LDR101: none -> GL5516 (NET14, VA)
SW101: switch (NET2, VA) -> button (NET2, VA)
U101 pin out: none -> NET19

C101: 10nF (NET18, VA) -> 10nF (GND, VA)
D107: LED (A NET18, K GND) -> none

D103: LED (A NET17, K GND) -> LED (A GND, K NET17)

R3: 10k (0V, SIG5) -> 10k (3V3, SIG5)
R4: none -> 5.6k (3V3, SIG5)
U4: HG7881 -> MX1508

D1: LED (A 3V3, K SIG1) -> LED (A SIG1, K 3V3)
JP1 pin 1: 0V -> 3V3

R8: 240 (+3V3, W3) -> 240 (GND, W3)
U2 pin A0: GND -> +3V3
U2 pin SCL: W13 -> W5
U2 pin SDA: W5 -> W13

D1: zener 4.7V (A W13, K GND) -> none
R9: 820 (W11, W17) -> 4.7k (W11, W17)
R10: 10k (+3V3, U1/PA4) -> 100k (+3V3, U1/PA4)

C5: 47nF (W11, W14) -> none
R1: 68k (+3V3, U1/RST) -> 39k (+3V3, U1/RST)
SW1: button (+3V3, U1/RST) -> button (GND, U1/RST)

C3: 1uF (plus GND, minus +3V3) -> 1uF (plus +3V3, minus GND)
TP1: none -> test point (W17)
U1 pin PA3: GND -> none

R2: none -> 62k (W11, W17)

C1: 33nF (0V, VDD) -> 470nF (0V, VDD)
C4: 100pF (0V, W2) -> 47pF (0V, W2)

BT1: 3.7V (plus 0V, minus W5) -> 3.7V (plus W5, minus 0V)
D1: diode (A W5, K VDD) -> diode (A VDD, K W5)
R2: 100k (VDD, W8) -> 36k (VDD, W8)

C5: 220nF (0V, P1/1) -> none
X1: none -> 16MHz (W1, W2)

▶ [INSTRUCTIONS TO FOLLOW]: Only an exact retyping of the full data will do.

▶ [RESULT BELOW]:
LDR101: none -> GL5516 (NET14, VA)
SW101: switch (NET2, VA) -> button (NET2, VA)
U101 pin out: none -> NET19

C101: 10nF (NET18, VA) -> 10nF (GND, VA)
D107: LED (A NET18, K GND) -> none

D103: LED (A NET17, K GND) -> LED (A GND, K NET17)

R3: 10k (0V, SIG5) -> 10k (3V3, SIG5)
R4: none -> 5.6k (3V3, SIG5)
U4: HG7881 -> MX1508

D1: LED (A 3V3, K SIG1) -> LED (A SIG1, K 3V3)
JP1 pin 1: 0V -> 3V3

R8: 240 (+3V3, W3) -> 240 (GND, W3)
U2 pin A0: GND -> +3V3
U2 pin SCL: W13 -> W5
U2 pin SDA: W5 -> W13

D1: zener 4.7V (A W13, K GND) -> none
R9: 820 (W11, W17) -> 4.7k (W11, W17)
R10: 10k (+3V3, U1/PA4) -> 100k (+3V3, U1/PA4)

C5: 47nF (W11, W14) -> none
R1: 68k (+3V3, U1/RST) -> 39k (+3V3, U1/RST)
SW1: button (+3V3, U1/RST) -> button (GND, U1/RST)

C3: 1uF (plus GND, minus +3V3) -> 1uF (plus +3V3, minus GND)
TP1: none -> test point (W17)
U1 pin PA3: GND -> none

R2: none -> 62k (W11, W17)

C1: 33nF (0V, VDD) -> 470nF (0V, VDD)
C4: 100pF (0V, W2) -> 47pF (0V, W2)

BT1: 3.7V (plus 0V, minus W5) -> 3.7V (plus W5, minus 0V)
D1: diode (A W5, K VDD) -> diode (A VDD, K W5)
R2: 100k (VDD, W8) -> 36k (VDD, W8)

C5: 220nF (0V, P1/1) -> none
X1: none -> 16MHz (W1, W2)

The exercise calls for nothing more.